For the lines from the one with "red star: moved" to the end of the listing below, both ends included, give an exact copy and nothing more. Do not copy pictures.

>>

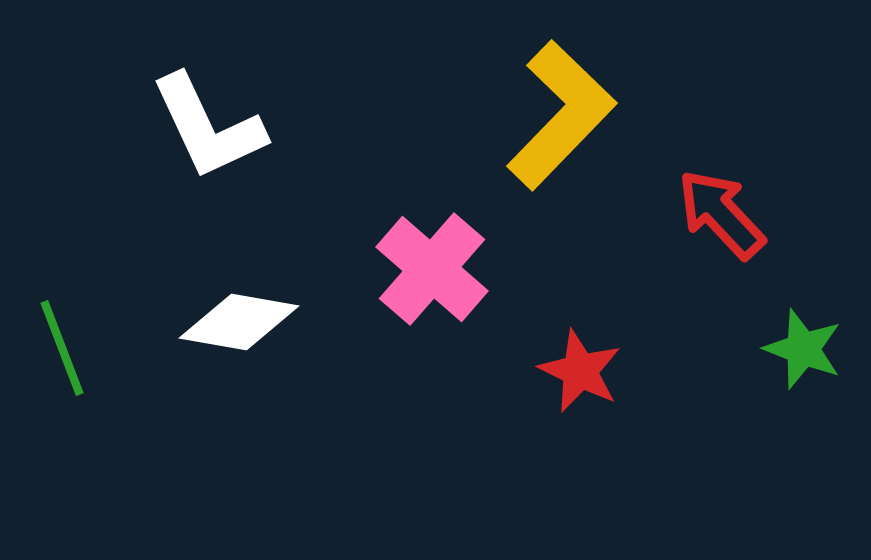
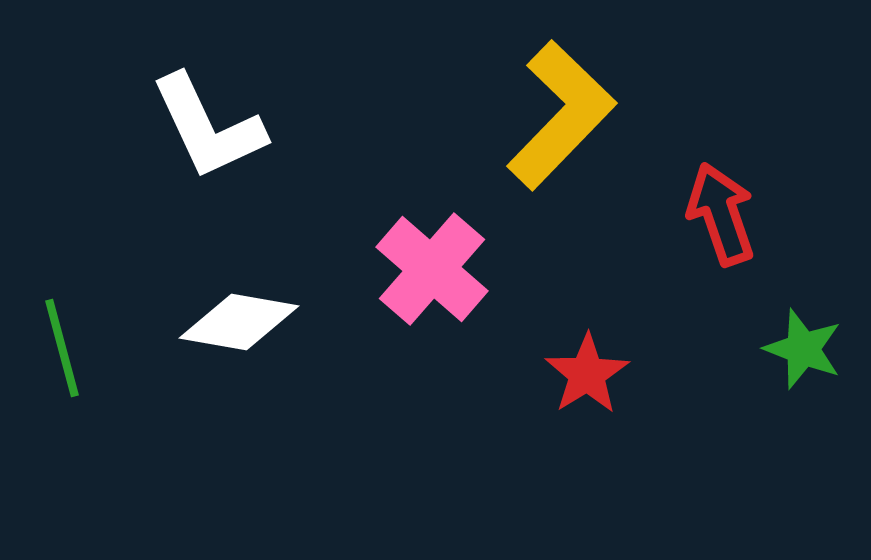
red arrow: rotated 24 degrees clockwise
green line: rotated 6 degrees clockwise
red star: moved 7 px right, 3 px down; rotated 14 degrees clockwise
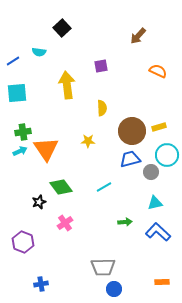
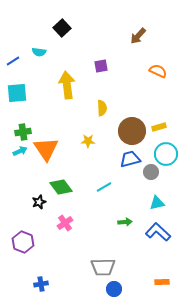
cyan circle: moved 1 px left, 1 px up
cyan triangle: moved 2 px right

<<

* _Your solution_:
red star: moved 7 px right, 3 px down; rotated 14 degrees clockwise
cyan circle: moved 1 px left, 1 px up
cyan triangle: moved 2 px right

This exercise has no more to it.